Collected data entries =
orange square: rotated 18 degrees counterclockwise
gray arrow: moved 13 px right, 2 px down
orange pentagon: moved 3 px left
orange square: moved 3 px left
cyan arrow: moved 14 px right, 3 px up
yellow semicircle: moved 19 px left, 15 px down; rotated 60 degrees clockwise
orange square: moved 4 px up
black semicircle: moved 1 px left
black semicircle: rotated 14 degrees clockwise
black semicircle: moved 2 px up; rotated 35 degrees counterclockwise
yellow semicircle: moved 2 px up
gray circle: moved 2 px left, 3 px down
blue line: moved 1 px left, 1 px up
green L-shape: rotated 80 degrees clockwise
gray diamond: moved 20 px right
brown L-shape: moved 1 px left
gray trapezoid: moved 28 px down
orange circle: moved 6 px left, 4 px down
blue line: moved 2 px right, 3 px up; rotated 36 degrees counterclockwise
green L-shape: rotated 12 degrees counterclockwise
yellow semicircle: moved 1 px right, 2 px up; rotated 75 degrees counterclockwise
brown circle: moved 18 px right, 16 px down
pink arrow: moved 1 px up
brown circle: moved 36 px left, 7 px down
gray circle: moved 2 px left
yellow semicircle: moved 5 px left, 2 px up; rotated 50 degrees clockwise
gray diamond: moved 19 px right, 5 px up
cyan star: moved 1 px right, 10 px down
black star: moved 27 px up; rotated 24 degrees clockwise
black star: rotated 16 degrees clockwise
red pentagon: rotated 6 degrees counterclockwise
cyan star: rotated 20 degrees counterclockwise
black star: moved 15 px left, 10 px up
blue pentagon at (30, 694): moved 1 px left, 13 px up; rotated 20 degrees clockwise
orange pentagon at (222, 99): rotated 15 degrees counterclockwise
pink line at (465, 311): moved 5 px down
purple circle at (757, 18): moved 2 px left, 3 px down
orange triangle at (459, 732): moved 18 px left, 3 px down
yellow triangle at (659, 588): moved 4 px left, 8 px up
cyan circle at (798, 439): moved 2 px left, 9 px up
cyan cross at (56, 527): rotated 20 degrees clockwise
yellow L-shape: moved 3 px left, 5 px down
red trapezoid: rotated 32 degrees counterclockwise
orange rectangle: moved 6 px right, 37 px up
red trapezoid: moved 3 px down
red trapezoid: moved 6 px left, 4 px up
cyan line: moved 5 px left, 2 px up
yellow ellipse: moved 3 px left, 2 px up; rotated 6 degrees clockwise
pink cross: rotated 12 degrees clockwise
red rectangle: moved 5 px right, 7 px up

Problem = Count the lines in the records above that contain the word "pentagon", matching case, and give only the number.

Expected answer = 4